Only the lines from the line containing "R5: 360 (CLK, OPTO) -> 680 (CLK, OPTO)" to the end of the entries should be repeated, exactly as they appear.

Before-and-after change records:
----
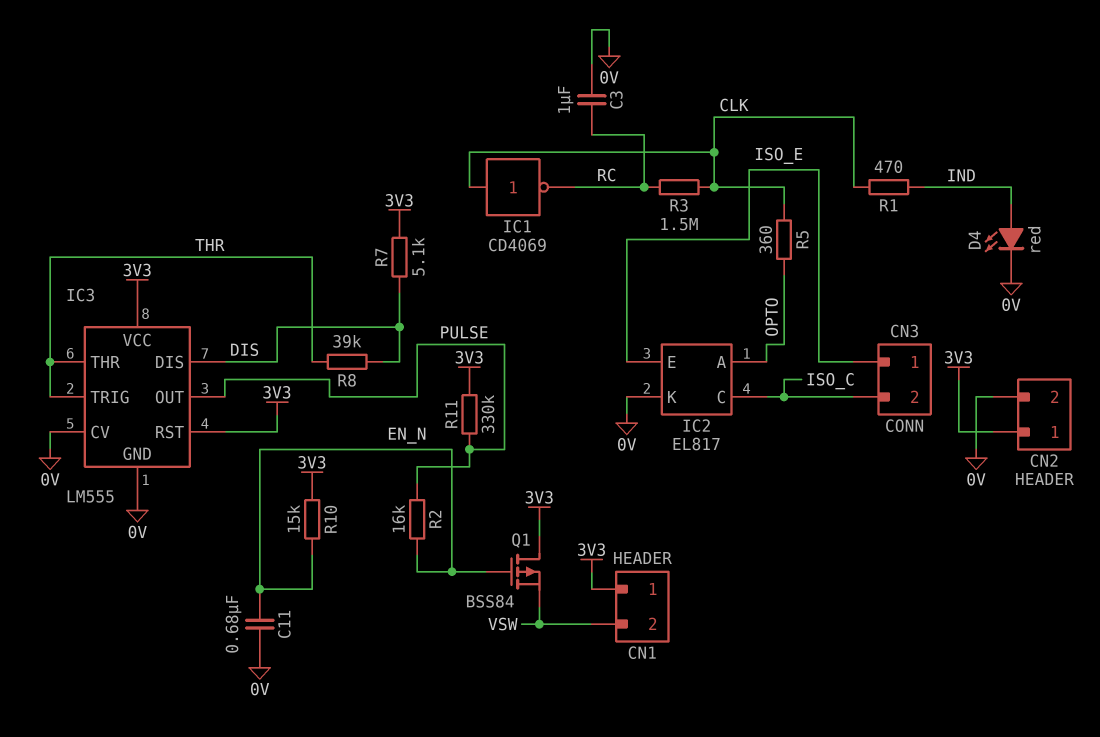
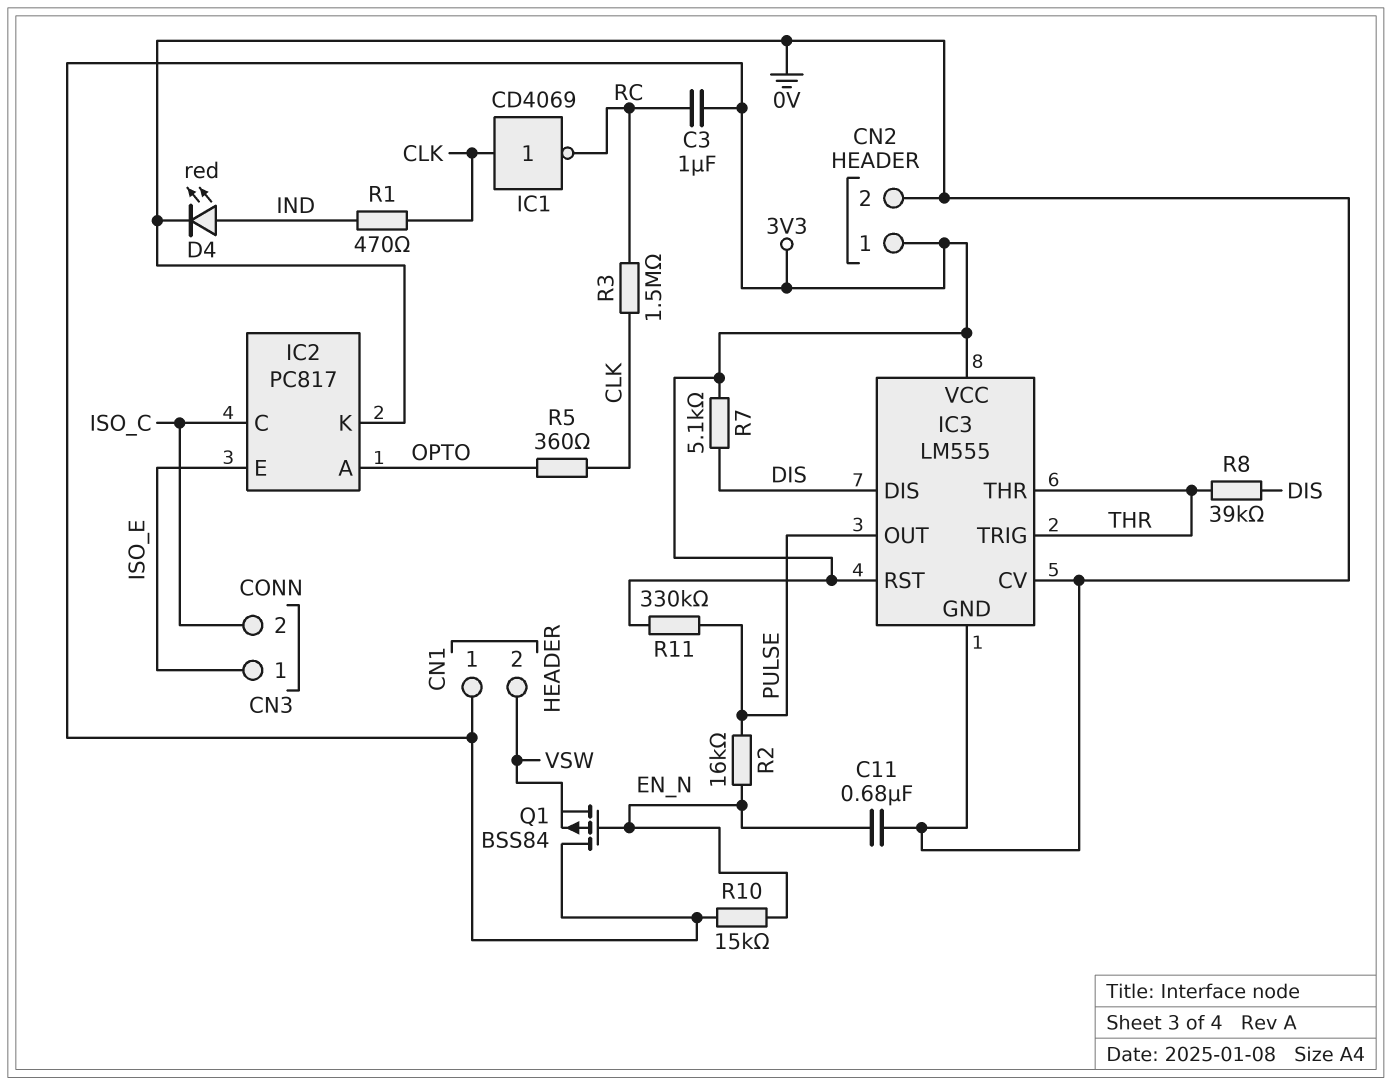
C3: 1uF (0V, RC) -> 1uF (3V3, RC)
IC2: EL817 -> PC817

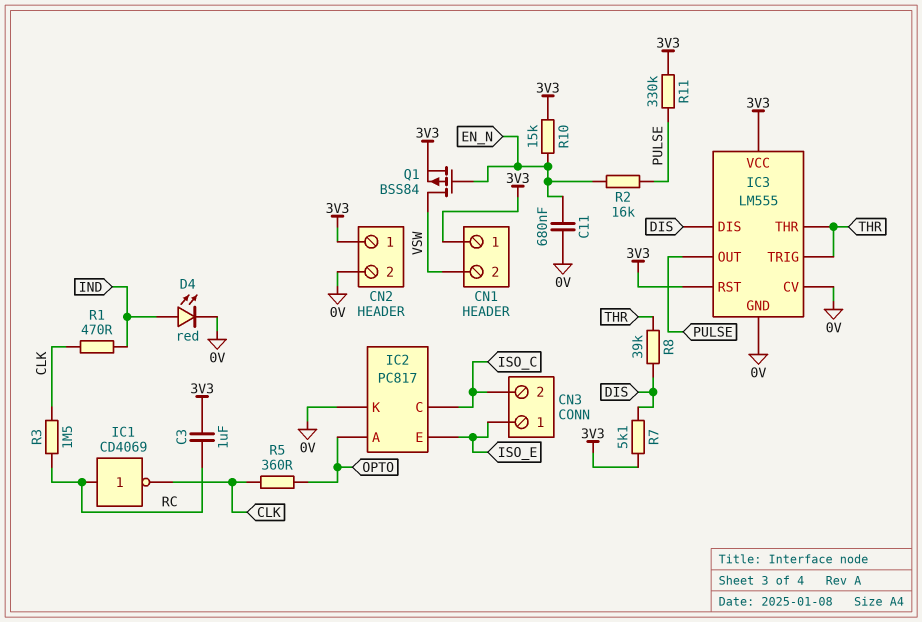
IC1: NOT CD4069 (in CLK, out RC) -> NOT CD4069 (in RC, out CLK)
Q1: PMOS BSS84 (G EN_N, D 3V3, S VSW) -> PMOS BSS84 (G EN_N, D VSW, S 3V3)

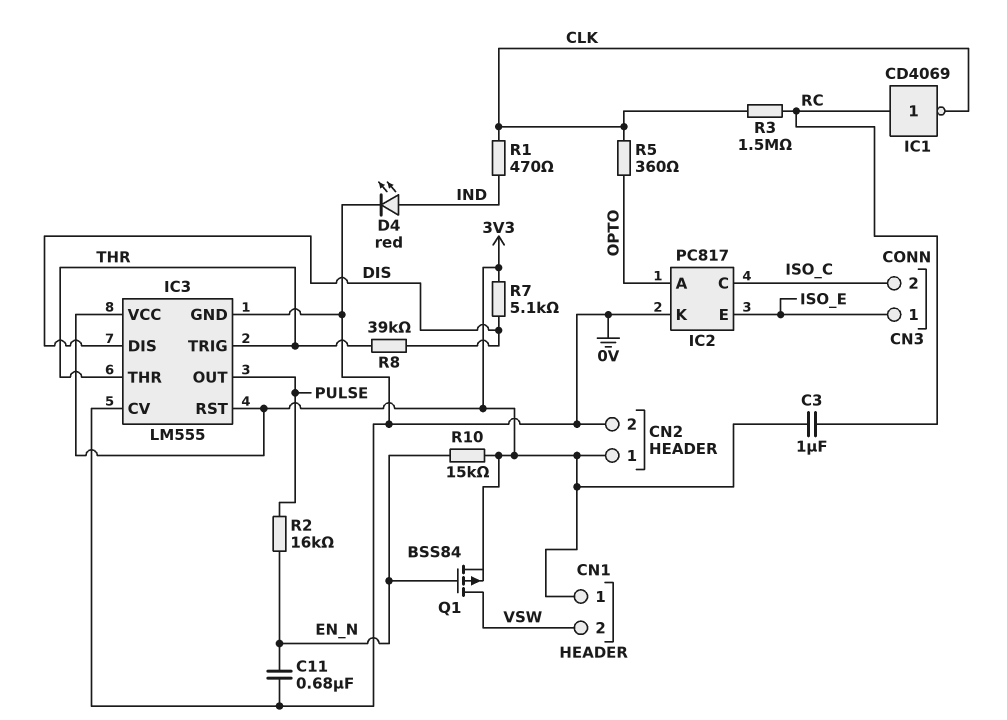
R11: 330k (3V3, PULSE) -> none

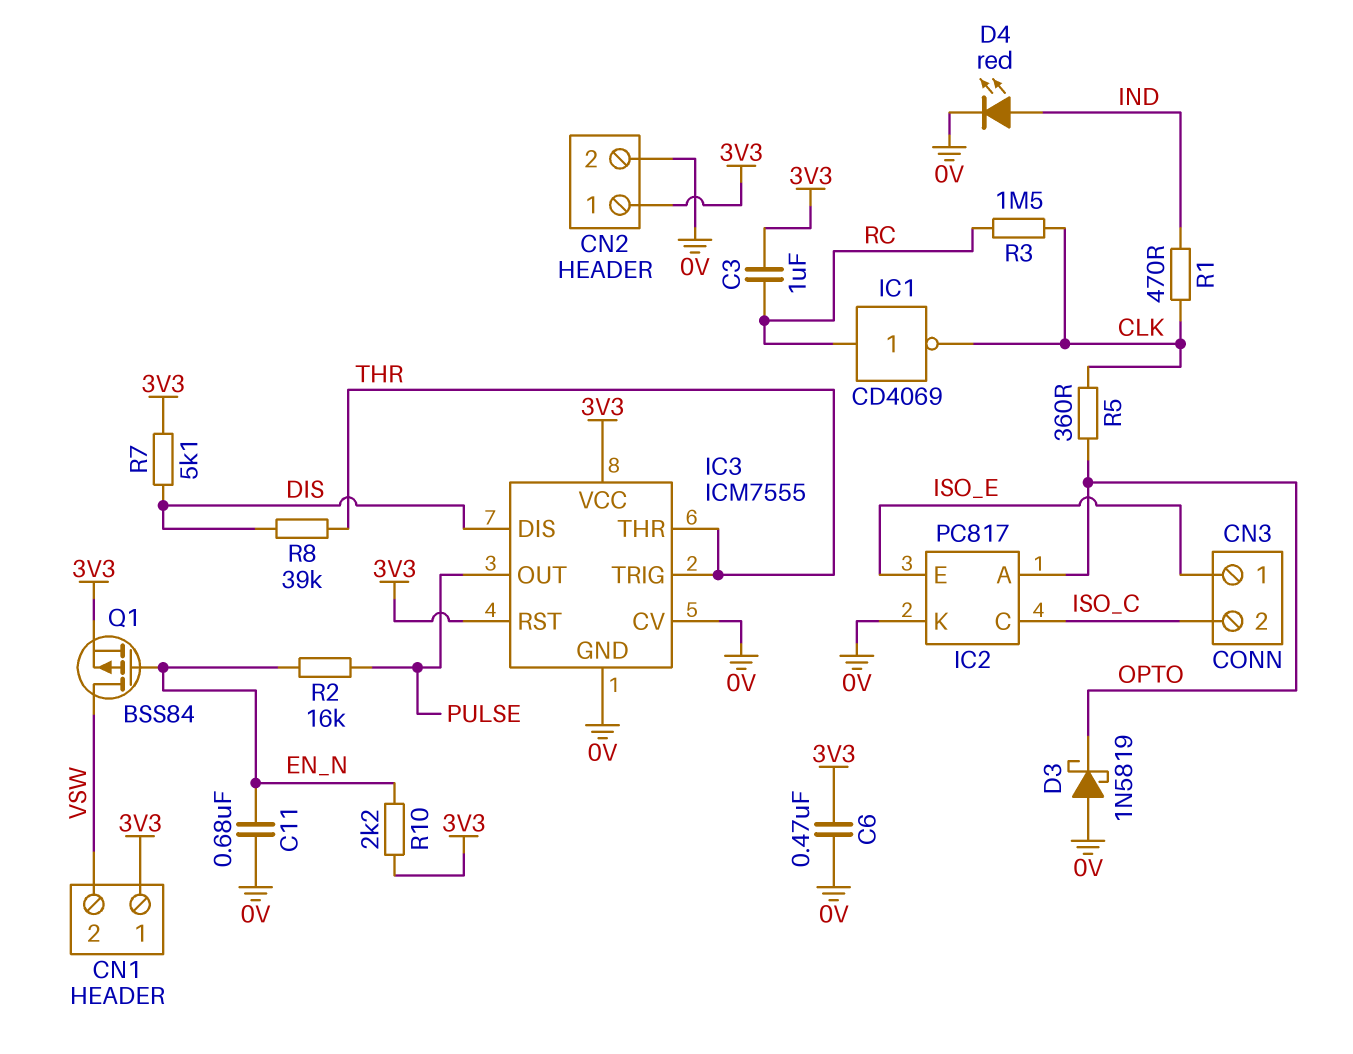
C6: none -> 470nF (0V, 3V3)
D3: none -> schottky 1N5819 (A 0V, K OPTO)
IC3: LM555 -> ICM7555
R10: 15k (3V3, EN_N) -> 2.2k (3V3, EN_N)

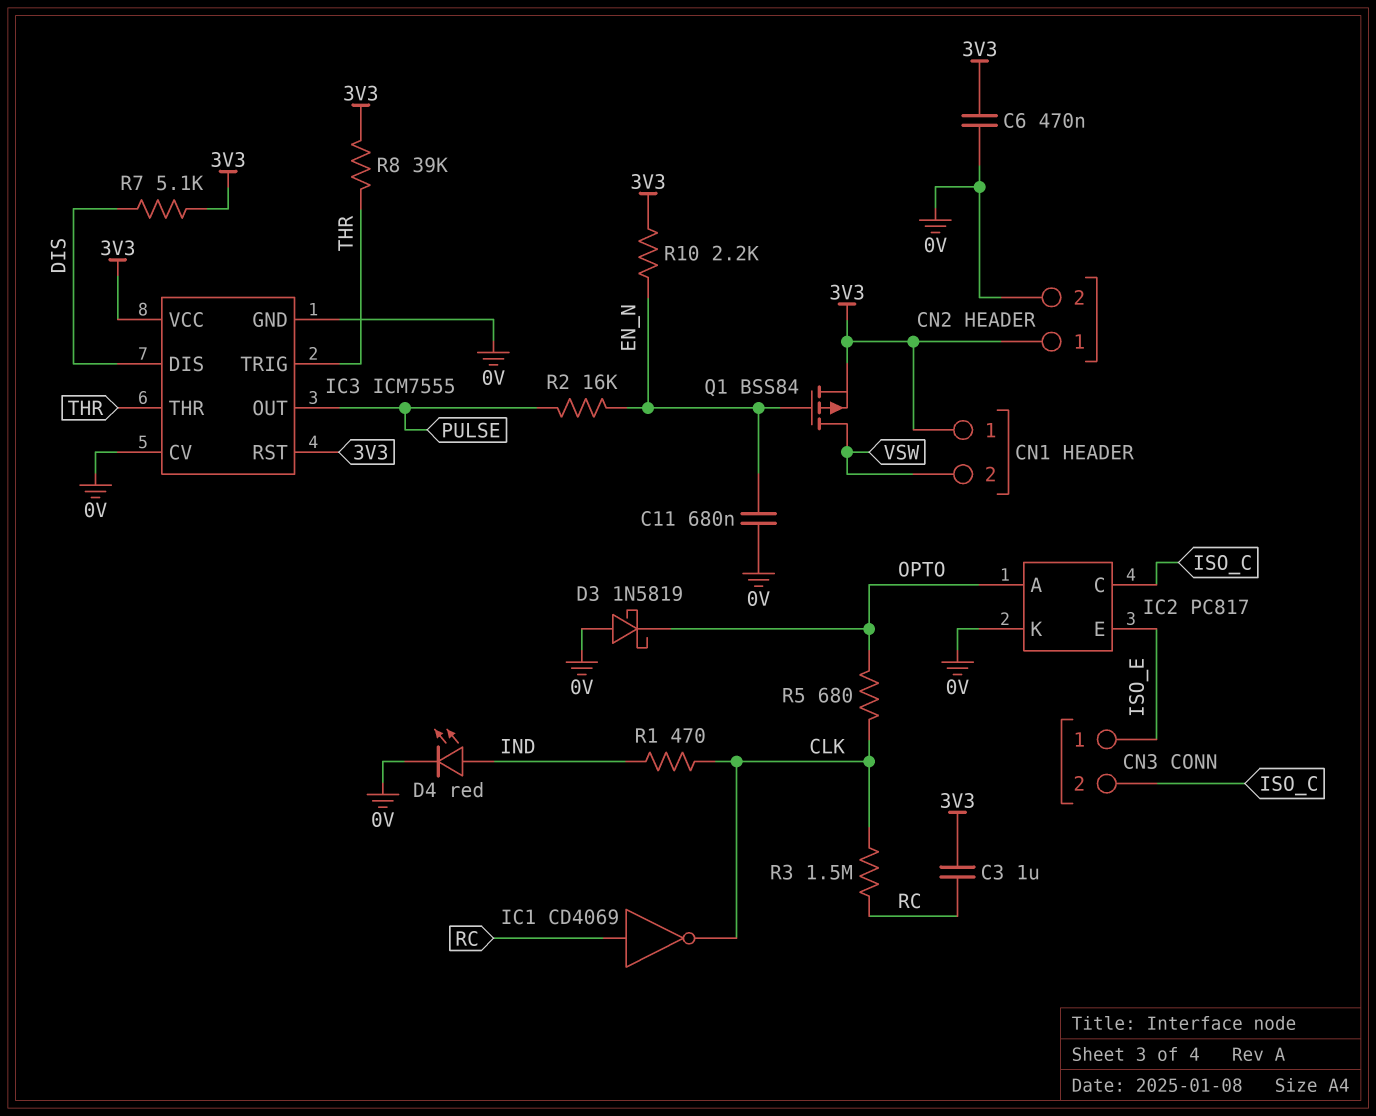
R5: 360 (CLK, OPTO) -> 680 (CLK, OPTO)
R8: 39k (DIS, THR) -> 39k (3V3, THR)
----
→ **Response to this task**:
R5: 360 (CLK, OPTO) -> 680 (CLK, OPTO)
R8: 39k (DIS, THR) -> 39k (3V3, THR)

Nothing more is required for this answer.